[WORK REQUEST] Below are records to retype exactly, except for the pictures.

[Before and after coordinates]
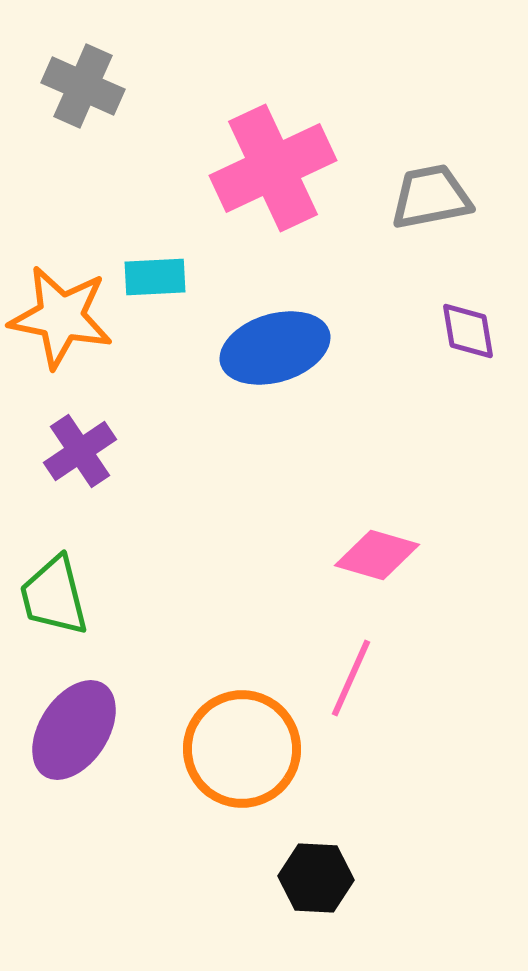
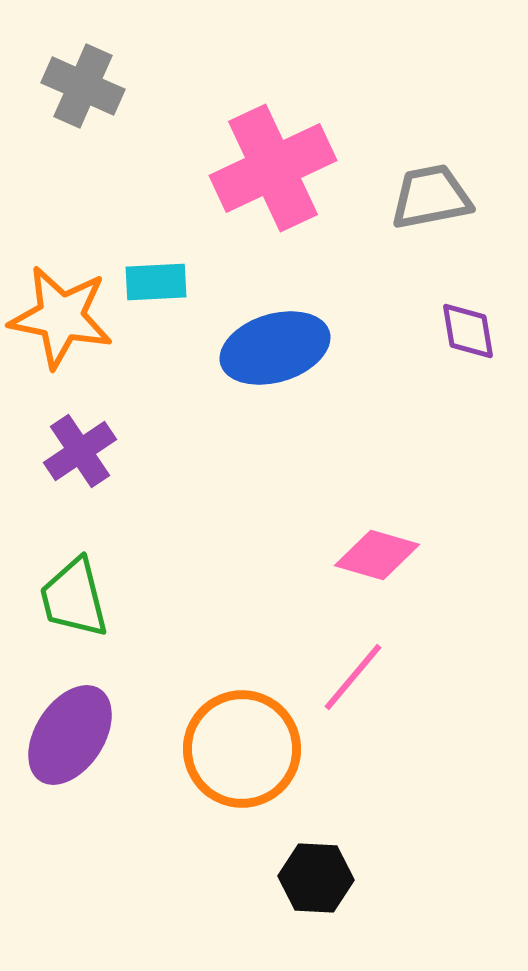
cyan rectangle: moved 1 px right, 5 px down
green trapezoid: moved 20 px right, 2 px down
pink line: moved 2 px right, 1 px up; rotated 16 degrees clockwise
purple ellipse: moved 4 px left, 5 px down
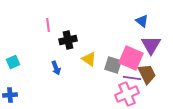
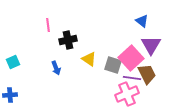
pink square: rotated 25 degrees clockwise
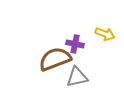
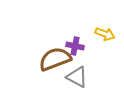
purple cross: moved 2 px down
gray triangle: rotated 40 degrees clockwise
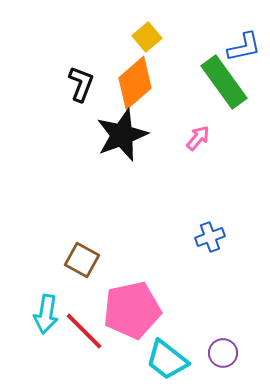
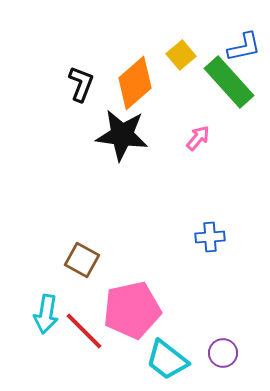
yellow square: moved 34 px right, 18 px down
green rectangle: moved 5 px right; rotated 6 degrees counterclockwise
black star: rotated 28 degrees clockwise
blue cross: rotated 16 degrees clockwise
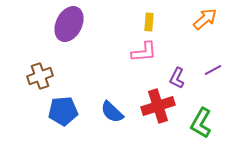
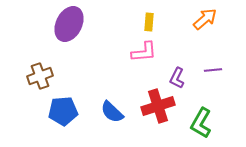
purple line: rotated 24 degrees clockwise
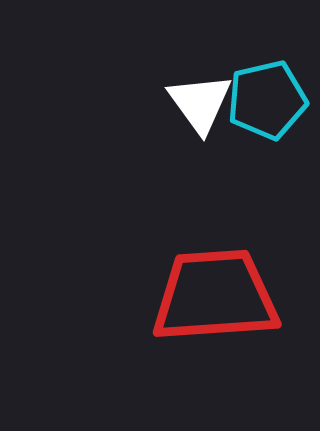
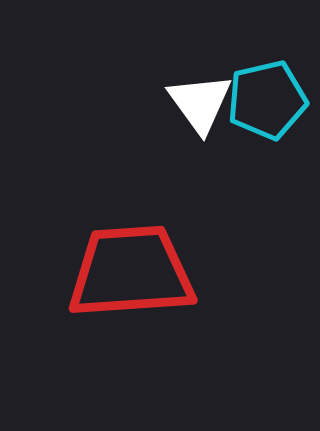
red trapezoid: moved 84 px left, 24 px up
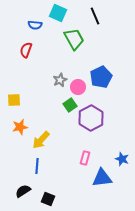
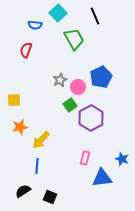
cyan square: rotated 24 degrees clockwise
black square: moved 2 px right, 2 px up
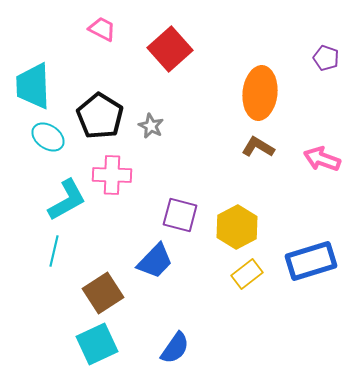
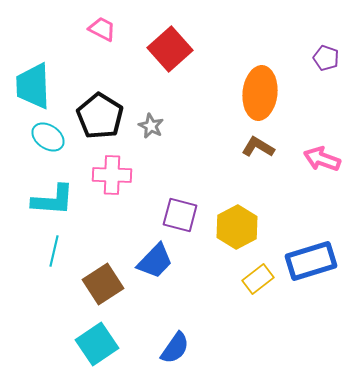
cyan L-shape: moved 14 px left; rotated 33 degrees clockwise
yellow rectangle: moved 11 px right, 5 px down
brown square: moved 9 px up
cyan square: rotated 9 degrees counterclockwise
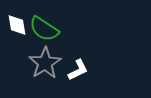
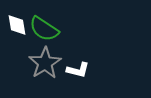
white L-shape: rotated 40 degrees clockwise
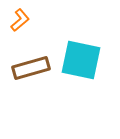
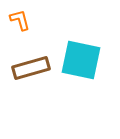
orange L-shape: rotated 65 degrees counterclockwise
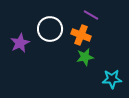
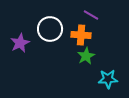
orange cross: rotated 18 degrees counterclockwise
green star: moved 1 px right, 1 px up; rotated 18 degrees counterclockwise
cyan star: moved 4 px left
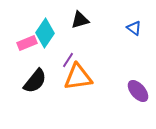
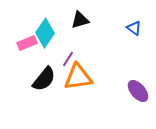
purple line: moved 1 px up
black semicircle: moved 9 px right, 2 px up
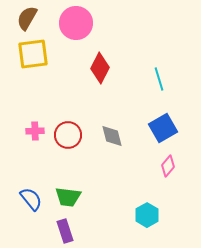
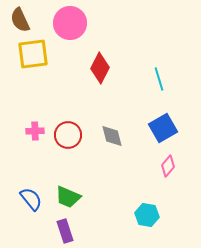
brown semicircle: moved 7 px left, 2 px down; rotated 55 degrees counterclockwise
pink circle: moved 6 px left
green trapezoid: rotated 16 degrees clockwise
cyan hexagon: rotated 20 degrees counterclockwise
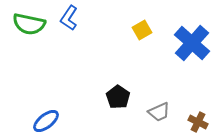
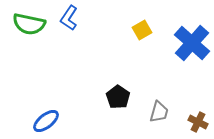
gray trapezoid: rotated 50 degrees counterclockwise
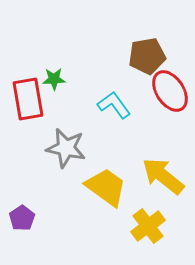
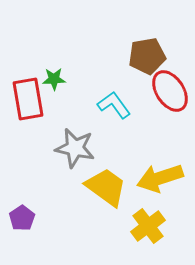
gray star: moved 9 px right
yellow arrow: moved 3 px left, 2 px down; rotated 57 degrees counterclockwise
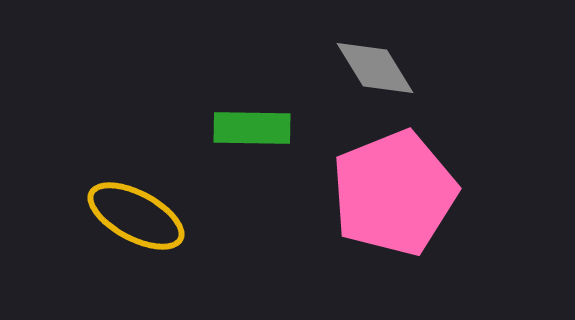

[OUTPUT]
cyan rectangle: moved 1 px right, 5 px down
green trapezoid: moved 20 px right, 2 px down
pink line: moved 2 px right, 1 px up; rotated 16 degrees clockwise
purple ellipse: moved 4 px left, 5 px down
pink square: rotated 25 degrees clockwise
purple cross: moved 2 px down
gray triangle: rotated 40 degrees clockwise
yellow square: moved 34 px right, 18 px down
green rectangle: moved 5 px right; rotated 6 degrees counterclockwise
black star: rotated 28 degrees clockwise
blue cross: rotated 16 degrees clockwise
purple line: rotated 24 degrees clockwise
red trapezoid: moved 84 px left, 24 px up
cyan square: rotated 24 degrees clockwise
black square: moved 2 px right, 2 px up
cyan L-shape: moved 14 px left; rotated 33 degrees clockwise
yellow rectangle: moved 11 px right, 5 px down
brown square: moved 9 px up
cyan square: rotated 9 degrees counterclockwise
white L-shape: rotated 40 degrees clockwise
orange L-shape: rotated 65 degrees counterclockwise
orange cross: rotated 18 degrees counterclockwise
green star: moved 1 px right, 1 px up; rotated 18 degrees counterclockwise
cyan star: moved 4 px left
purple line: moved 1 px up
black semicircle: moved 9 px right, 2 px up
brown semicircle: moved 7 px left, 2 px down; rotated 55 degrees counterclockwise
pink circle: moved 6 px left
green trapezoid: rotated 16 degrees clockwise
cyan hexagon: rotated 20 degrees counterclockwise
gray trapezoid: rotated 50 degrees counterclockwise
gray star: moved 9 px right
yellow arrow: moved 3 px left, 2 px down; rotated 57 degrees counterclockwise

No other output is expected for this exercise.